> [Data shown]
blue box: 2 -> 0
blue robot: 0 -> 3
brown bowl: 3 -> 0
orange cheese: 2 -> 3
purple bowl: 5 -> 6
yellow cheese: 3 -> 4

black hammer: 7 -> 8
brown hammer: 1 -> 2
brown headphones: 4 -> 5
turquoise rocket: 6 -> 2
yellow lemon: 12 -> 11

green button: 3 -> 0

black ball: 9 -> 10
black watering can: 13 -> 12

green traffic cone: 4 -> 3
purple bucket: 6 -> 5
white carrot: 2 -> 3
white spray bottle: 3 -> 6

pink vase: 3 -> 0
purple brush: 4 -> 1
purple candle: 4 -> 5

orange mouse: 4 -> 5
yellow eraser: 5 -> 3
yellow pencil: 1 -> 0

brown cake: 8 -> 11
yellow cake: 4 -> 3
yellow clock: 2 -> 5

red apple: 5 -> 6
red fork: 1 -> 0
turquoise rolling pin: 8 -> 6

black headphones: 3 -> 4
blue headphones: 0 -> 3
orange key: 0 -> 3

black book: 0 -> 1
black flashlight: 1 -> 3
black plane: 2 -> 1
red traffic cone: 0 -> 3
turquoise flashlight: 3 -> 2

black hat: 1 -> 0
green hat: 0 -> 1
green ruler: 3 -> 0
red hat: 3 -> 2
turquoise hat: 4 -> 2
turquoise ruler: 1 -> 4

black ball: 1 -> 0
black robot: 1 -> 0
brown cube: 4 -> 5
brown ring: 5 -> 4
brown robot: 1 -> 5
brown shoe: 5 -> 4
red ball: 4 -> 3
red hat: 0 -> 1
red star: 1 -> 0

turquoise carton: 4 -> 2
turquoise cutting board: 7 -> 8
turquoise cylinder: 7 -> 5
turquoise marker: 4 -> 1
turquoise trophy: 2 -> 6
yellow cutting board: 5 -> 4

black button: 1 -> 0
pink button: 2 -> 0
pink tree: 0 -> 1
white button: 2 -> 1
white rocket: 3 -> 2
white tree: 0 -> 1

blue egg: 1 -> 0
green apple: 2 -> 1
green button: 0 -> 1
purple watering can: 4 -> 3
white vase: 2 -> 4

> [What you should do]
From the opening line of the data above through the line that contains "white carrot: 2 -> 3", please print each line as it stands and only those lines.

> [Your response]
blue box: 2 -> 0
blue robot: 0 -> 3
brown bowl: 3 -> 0
orange cheese: 2 -> 3
purple bowl: 5 -> 6
yellow cheese: 3 -> 4

black hammer: 7 -> 8
brown hammer: 1 -> 2
brown headphones: 4 -> 5
turquoise rocket: 6 -> 2
yellow lemon: 12 -> 11

green button: 3 -> 0

black ball: 9 -> 10
black watering can: 13 -> 12

green traffic cone: 4 -> 3
purple bucket: 6 -> 5
white carrot: 2 -> 3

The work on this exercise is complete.